---- INFORMATION PROVIDED
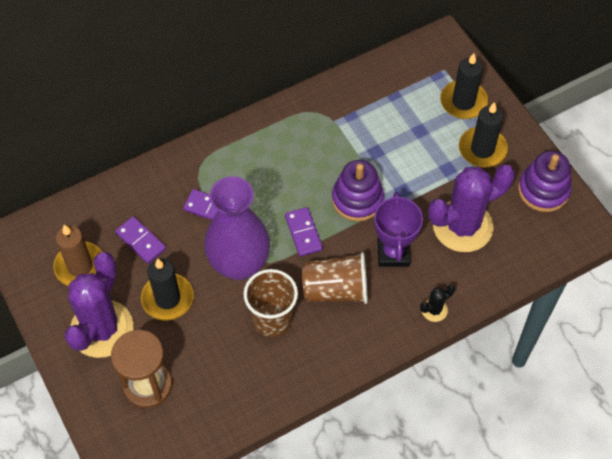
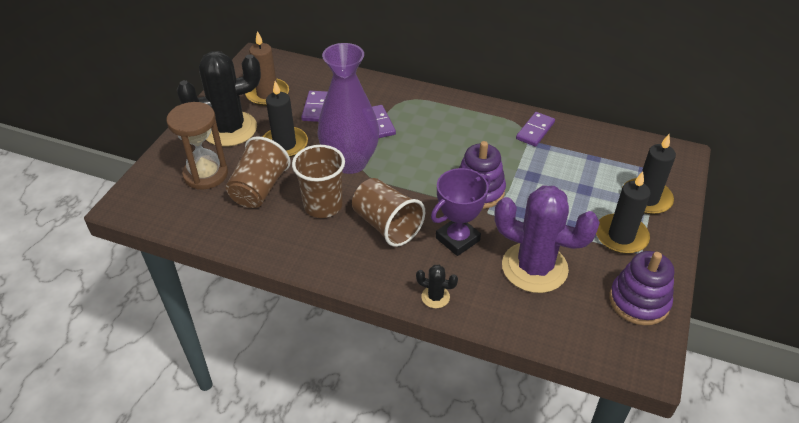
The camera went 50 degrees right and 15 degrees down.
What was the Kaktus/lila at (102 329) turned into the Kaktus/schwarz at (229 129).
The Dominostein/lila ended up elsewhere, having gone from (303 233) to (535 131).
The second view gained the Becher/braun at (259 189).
--------
* **WHAT TO WORK ON**: Sift the data above for lines with "lila", then copy each one.

* **RESPONSE BOX**:
What was the Kaktus/lila at (102 329) turned into the Kaktus/schwarz at (229 129).
The Dominostein/lila ended up elsewhere, having gone from (303 233) to (535 131).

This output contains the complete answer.